**PROVIDED RECORDS**:
------------------------------

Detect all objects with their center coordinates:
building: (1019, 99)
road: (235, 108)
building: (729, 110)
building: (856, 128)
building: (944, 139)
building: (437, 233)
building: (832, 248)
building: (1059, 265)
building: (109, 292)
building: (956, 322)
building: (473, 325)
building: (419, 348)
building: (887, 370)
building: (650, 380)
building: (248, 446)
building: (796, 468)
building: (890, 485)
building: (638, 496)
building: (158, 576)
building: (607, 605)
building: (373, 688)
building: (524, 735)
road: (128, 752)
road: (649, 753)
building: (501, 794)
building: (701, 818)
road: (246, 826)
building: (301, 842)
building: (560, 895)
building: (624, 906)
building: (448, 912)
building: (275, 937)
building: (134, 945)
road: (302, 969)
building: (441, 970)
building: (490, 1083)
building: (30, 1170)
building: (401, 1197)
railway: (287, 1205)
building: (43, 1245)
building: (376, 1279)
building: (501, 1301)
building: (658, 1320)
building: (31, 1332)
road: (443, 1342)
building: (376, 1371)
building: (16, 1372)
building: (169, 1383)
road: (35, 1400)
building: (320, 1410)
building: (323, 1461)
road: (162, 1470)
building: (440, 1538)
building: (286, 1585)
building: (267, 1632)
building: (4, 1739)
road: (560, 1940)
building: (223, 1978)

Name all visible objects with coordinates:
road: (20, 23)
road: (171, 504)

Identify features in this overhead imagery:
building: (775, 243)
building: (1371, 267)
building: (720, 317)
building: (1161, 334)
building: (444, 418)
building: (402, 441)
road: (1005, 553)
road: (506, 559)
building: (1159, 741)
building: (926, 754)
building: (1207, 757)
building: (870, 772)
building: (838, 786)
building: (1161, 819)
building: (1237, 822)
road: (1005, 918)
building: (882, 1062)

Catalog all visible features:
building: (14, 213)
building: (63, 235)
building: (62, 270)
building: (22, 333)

------------------------------

The line containing "Identify features in" marks where to begin; copy it and every later line exactly, through the end of the data.

Identify features in this overhead imagery:
building: (775, 243)
building: (1371, 267)
building: (720, 317)
building: (1161, 334)
building: (444, 418)
building: (402, 441)
road: (1005, 553)
road: (506, 559)
building: (1159, 741)
building: (926, 754)
building: (1207, 757)
building: (870, 772)
building: (838, 786)
building: (1161, 819)
building: (1237, 822)
road: (1005, 918)
building: (882, 1062)

Catalog all visible features:
building: (14, 213)
building: (63, 235)
building: (62, 270)
building: (22, 333)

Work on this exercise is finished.